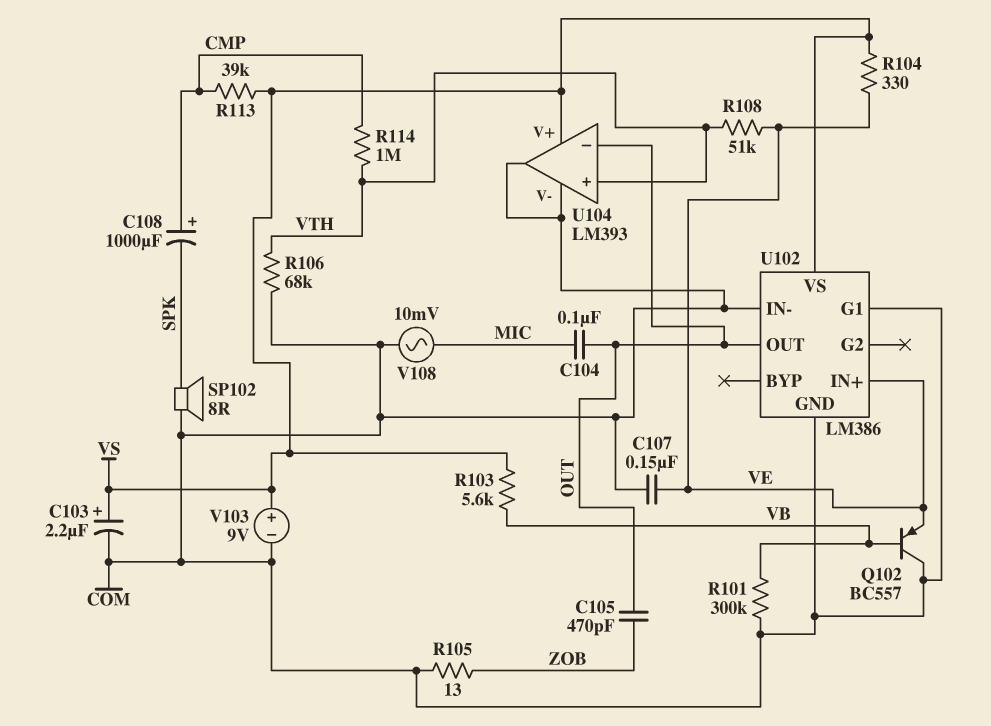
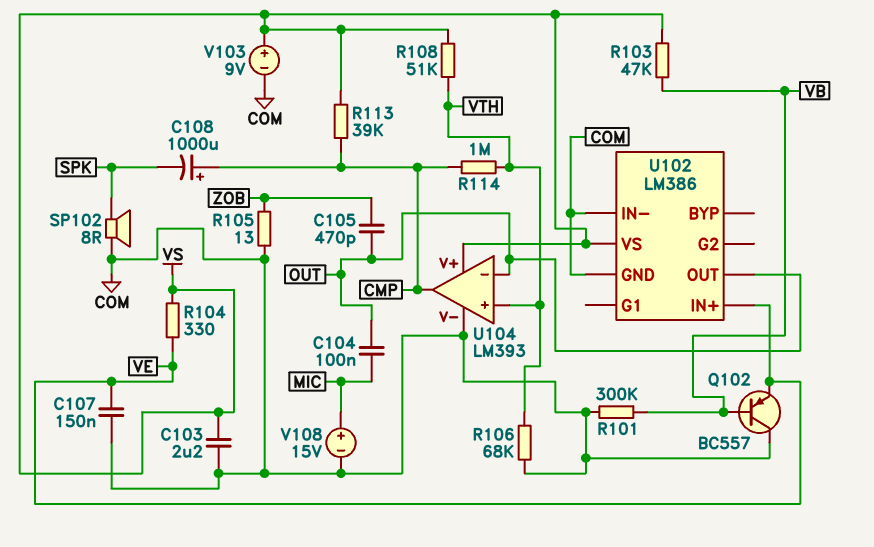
C103: 2.2uF (plus VS, minus COM) -> 2.2uF (COM, VS)
R103: 5.6k (VB, VS) -> 47k (VB, VS)
R108: 51k (VE, VTH) -> 51k (VS, VTH)
U102 pin G1: COM -> none
U104 pin out: COM -> CMP
V108: AC 10mV (COM, MIC) -> 15V (plus MIC, minus COM)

● **Exercise**: Scan the material above line by line for "minus". State how many lines have it, and nothing more.

● **Task solution**: 2